Information supplied
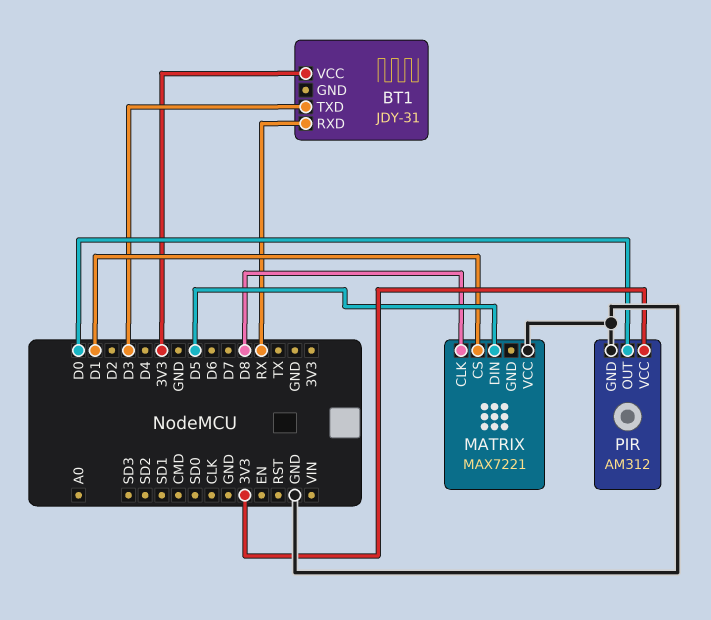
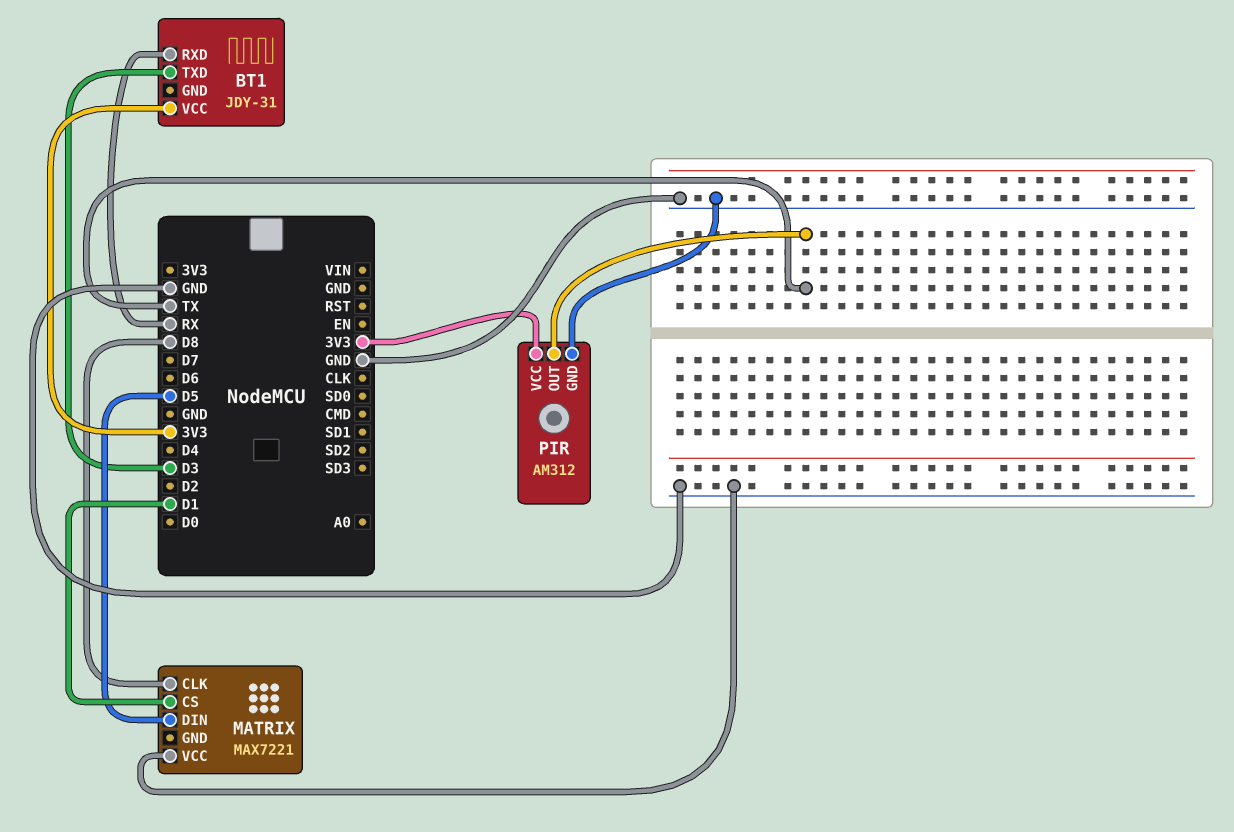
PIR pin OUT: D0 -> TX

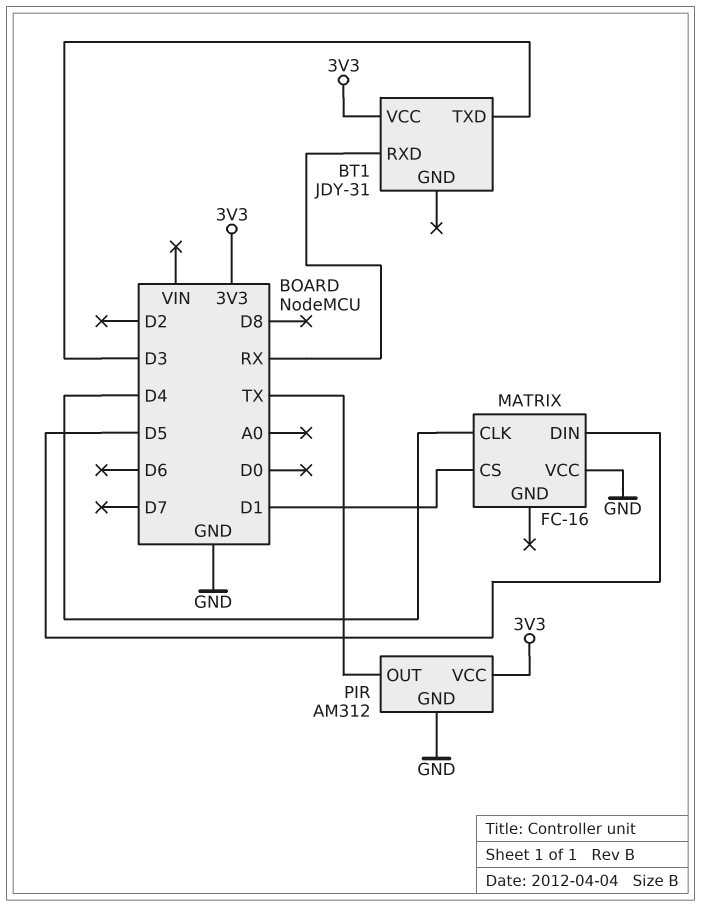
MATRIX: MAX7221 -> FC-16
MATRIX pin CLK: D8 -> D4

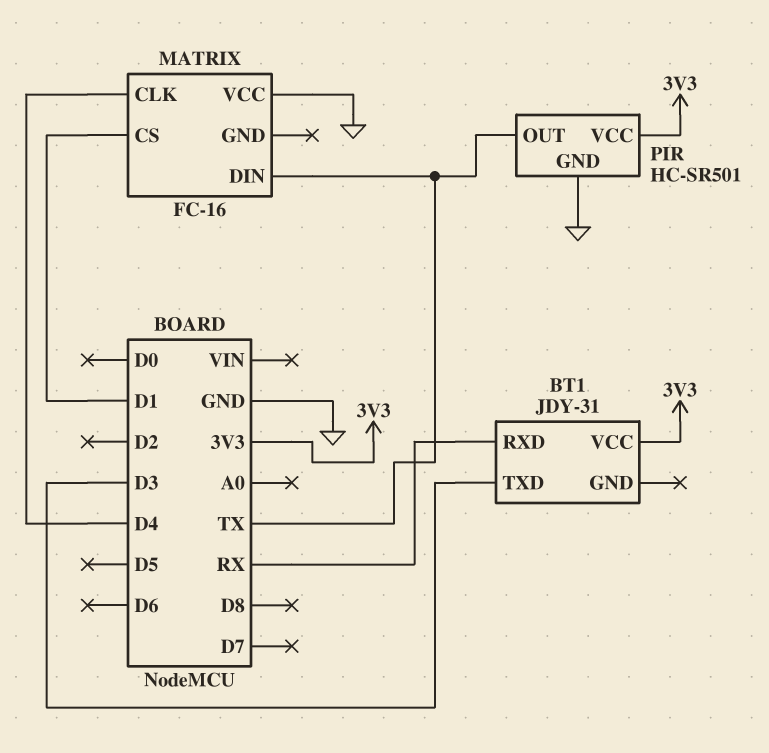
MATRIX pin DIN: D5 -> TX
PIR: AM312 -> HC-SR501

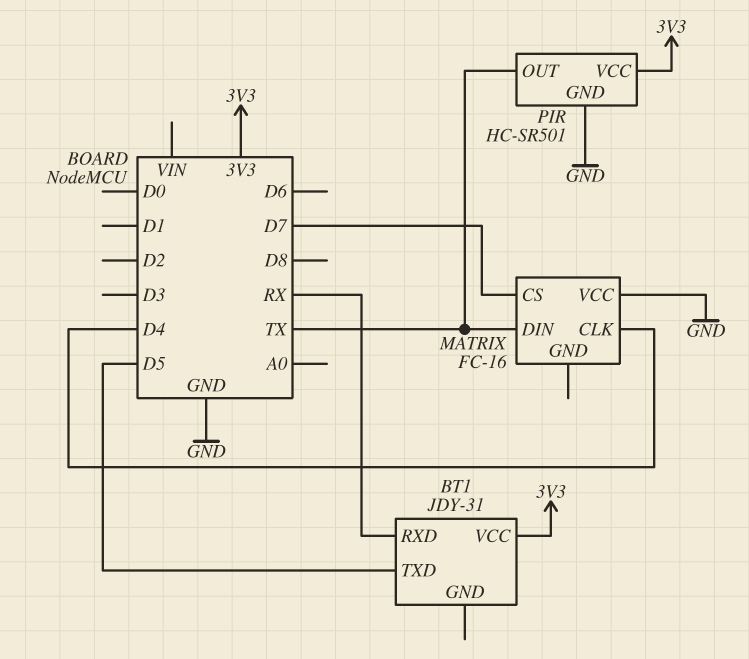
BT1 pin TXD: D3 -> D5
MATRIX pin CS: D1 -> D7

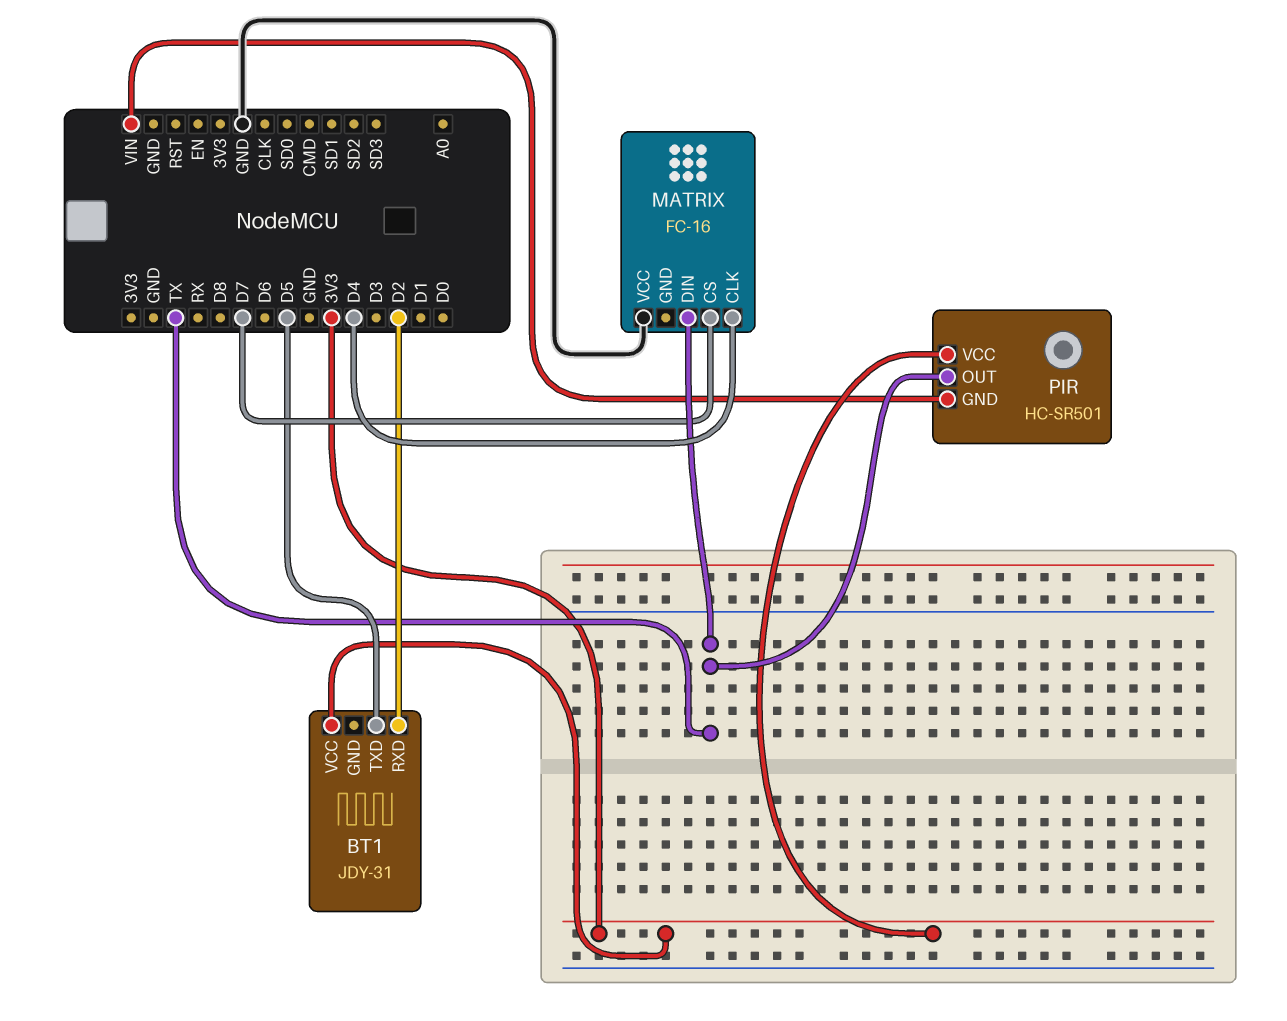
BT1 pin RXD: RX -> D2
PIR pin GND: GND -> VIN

---

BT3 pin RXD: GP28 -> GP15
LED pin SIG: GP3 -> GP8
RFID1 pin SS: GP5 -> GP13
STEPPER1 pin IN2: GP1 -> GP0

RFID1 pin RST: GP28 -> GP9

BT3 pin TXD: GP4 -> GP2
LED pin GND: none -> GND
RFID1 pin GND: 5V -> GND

Aim of the exercise
Using the entries above, give back exactly the line containing "BT3 pin RXD: GP28 -> GP15", the line containing "RFID1 pin GND: 5V -> GND", and every line between them, and nothing else.

Answer space
BT3 pin RXD: GP28 -> GP15
LED pin SIG: GP3 -> GP8
RFID1 pin SS: GP5 -> GP13
STEPPER1 pin IN2: GP1 -> GP0

RFID1 pin RST: GP28 -> GP9

BT3 pin TXD: GP4 -> GP2
LED pin GND: none -> GND
RFID1 pin GND: 5V -> GND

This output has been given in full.